(Saved data entries)
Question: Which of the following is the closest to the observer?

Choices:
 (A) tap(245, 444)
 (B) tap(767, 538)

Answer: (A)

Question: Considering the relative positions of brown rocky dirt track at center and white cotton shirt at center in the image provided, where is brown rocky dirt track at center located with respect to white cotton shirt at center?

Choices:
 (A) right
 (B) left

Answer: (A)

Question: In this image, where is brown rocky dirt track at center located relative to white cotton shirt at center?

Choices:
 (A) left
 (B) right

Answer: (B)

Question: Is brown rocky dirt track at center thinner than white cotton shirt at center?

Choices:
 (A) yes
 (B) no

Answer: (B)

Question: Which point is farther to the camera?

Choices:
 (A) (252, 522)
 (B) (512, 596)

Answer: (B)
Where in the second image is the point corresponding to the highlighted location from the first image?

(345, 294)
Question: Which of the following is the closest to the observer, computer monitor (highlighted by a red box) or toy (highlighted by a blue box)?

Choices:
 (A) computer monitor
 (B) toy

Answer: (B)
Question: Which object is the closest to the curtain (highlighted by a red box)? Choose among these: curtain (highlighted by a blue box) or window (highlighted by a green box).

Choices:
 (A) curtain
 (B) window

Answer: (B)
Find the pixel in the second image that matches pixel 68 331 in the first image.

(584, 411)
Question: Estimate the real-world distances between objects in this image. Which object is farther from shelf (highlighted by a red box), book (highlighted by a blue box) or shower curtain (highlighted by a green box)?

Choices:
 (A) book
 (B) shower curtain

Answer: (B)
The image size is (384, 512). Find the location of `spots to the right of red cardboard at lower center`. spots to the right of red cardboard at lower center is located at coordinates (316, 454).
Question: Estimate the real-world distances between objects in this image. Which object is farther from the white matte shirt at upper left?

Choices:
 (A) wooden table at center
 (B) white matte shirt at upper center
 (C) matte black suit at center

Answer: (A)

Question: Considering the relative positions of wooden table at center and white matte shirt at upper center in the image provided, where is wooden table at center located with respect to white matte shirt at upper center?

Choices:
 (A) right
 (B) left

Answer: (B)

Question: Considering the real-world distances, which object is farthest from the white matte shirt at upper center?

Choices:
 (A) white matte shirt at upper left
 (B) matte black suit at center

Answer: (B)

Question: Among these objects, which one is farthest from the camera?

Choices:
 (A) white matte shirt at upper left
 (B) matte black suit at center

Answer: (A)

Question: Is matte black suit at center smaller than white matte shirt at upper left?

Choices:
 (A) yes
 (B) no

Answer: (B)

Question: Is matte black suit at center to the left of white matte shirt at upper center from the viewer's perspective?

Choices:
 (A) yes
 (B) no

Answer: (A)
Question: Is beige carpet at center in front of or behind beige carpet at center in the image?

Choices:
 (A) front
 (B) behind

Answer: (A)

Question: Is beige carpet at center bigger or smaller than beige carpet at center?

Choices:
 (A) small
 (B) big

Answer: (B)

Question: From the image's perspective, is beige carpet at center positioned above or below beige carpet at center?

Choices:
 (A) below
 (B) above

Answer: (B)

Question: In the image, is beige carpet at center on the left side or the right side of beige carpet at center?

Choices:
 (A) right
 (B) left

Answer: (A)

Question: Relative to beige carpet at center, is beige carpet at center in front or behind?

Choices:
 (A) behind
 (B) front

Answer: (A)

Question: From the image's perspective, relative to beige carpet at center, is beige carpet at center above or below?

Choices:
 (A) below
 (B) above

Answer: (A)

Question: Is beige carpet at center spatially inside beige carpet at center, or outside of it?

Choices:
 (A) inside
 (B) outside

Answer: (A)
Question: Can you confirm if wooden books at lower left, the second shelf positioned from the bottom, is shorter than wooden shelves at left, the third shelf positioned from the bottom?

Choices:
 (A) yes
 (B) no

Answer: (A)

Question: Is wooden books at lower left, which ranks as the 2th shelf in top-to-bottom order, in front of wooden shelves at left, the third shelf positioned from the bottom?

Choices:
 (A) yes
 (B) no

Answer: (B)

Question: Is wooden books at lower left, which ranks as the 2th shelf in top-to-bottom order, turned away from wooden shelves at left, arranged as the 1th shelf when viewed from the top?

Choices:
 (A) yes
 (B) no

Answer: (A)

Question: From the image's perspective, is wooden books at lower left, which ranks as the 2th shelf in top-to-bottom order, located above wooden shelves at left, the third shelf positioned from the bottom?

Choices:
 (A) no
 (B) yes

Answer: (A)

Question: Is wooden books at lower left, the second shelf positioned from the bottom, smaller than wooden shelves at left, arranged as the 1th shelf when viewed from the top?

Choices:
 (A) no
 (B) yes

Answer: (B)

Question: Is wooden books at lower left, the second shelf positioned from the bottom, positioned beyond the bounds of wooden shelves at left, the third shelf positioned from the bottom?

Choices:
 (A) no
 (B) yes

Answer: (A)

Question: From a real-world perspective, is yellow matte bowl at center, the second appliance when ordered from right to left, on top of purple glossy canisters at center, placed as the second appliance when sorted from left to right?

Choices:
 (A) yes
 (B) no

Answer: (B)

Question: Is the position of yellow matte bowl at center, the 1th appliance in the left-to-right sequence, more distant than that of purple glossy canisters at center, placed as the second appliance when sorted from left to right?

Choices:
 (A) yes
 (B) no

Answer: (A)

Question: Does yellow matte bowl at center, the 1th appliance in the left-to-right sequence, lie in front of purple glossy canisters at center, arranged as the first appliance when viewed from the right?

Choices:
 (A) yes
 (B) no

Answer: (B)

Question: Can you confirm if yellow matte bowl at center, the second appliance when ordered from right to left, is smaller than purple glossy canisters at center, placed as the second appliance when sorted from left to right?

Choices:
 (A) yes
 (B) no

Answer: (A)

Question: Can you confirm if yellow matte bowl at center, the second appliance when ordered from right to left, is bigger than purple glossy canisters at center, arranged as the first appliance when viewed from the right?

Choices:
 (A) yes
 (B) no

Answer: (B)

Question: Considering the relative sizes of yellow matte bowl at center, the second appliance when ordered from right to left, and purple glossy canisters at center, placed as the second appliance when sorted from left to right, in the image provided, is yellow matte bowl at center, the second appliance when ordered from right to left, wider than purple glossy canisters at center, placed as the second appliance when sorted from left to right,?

Instructions to follow -
Rewrite the records from their start through the line holding "Question: In this", inclusive, putting "gravel path" in place of "dirt track" everywhere it occurs and leaving everything else unchanged.

Task solution -
Question: Which of the following is the closest to the observer?

Choices:
 (A) tap(245, 444)
 (B) tap(767, 538)

Answer: (A)

Question: Considering the relative positions of brown rocky gravel path at center and white cotton shirt at center in the image provided, where is brown rocky gravel path at center located with respect to white cotton shirt at center?

Choices:
 (A) right
 (B) left

Answer: (A)

Question: In this image, where is brown rocky gravel path at center located relative to white cotton shirt at center?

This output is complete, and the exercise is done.